*** DATASET RECORDS

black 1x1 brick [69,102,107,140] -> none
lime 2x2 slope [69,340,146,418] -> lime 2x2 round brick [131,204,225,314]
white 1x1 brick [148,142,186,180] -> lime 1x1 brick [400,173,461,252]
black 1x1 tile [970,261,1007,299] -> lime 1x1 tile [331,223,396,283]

******
*** DATASET RECORDS

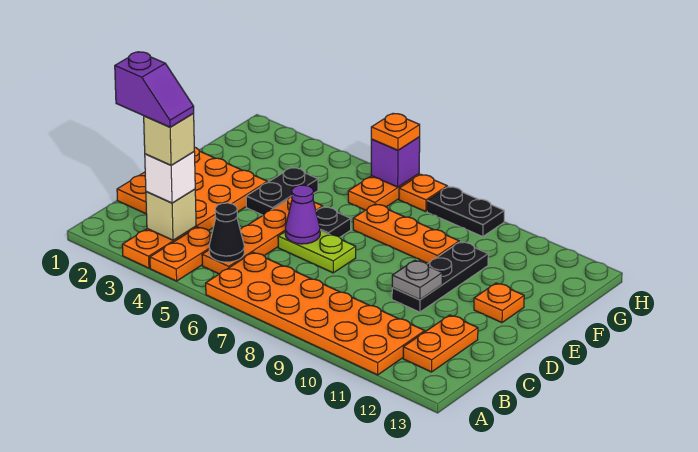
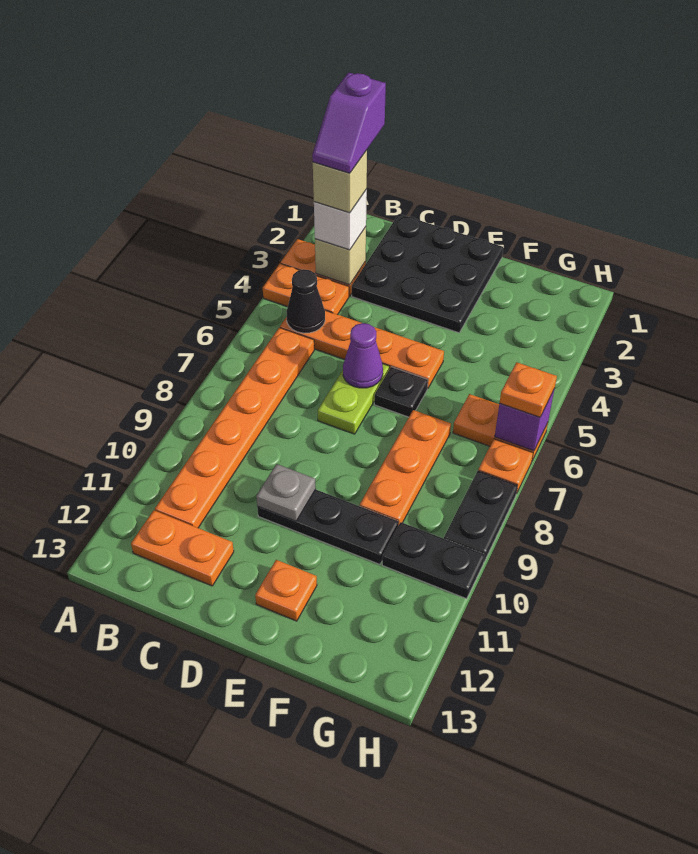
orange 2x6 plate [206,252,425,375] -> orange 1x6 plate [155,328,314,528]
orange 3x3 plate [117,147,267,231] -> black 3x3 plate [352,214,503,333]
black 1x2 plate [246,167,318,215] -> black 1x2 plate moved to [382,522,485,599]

******
*** DATASET RECORDS

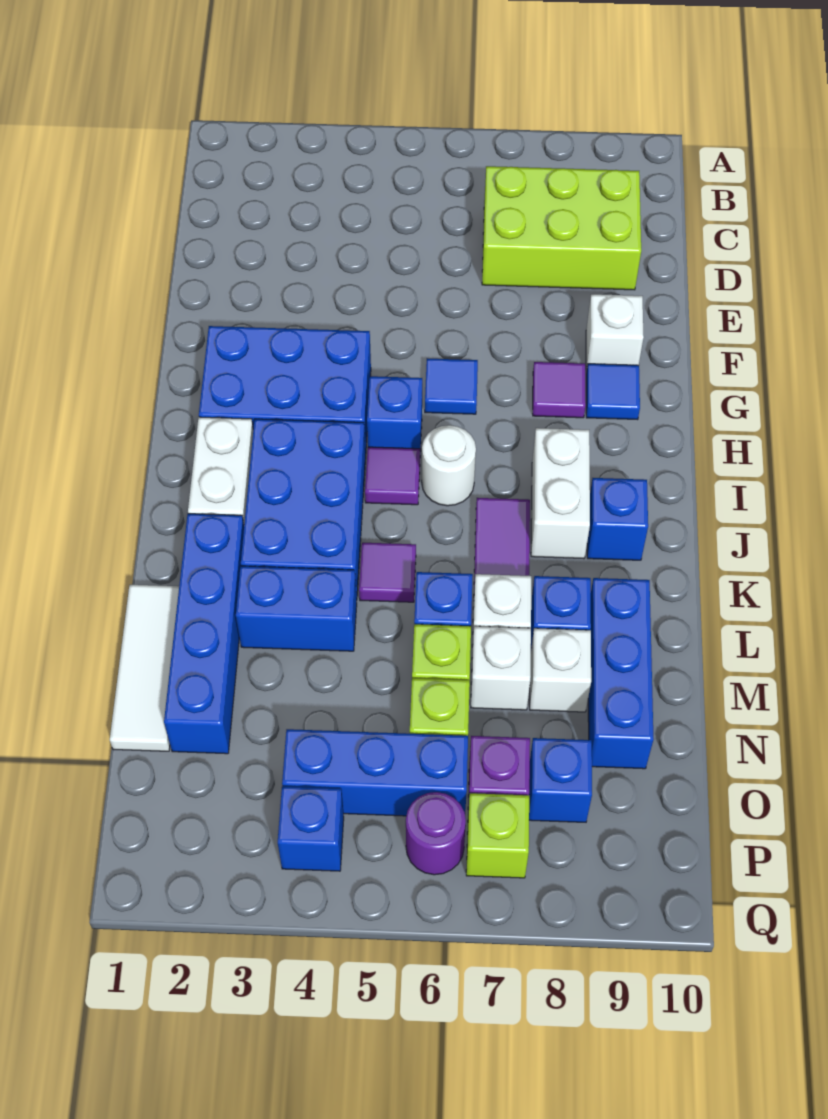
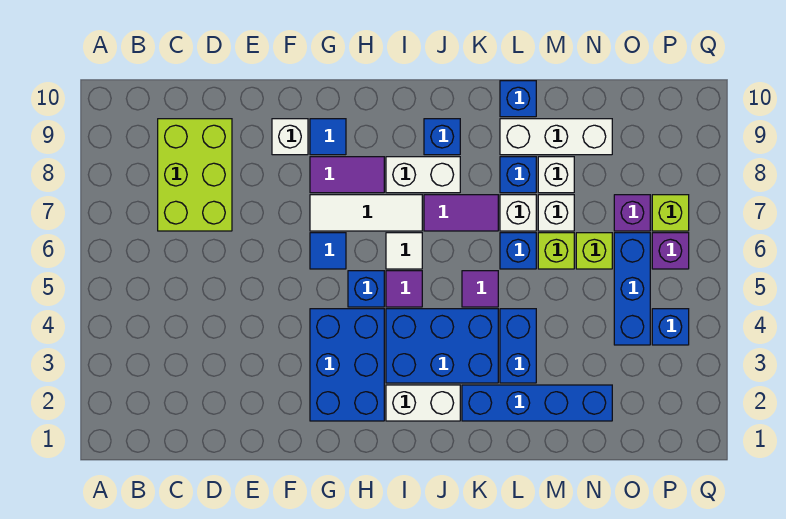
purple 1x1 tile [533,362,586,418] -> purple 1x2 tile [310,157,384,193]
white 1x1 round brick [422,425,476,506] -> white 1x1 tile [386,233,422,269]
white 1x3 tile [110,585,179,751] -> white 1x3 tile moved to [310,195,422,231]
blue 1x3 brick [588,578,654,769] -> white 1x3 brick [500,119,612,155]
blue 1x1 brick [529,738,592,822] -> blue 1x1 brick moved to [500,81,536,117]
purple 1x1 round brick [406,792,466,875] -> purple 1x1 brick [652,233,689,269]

******

PROMPT — Of the lines above, retype only those from the line containing "white 1x3 tile [110,585,179,751]" through the line containing "purple 1x1 round", including both, exactly.

RESULT OF THIS TASK —
white 1x3 tile [110,585,179,751] -> white 1x3 tile moved to [310,195,422,231]
blue 1x3 brick [588,578,654,769] -> white 1x3 brick [500,119,612,155]
blue 1x1 brick [529,738,592,822] -> blue 1x1 brick moved to [500,81,536,117]
purple 1x1 round brick [406,792,466,875] -> purple 1x1 brick [652,233,689,269]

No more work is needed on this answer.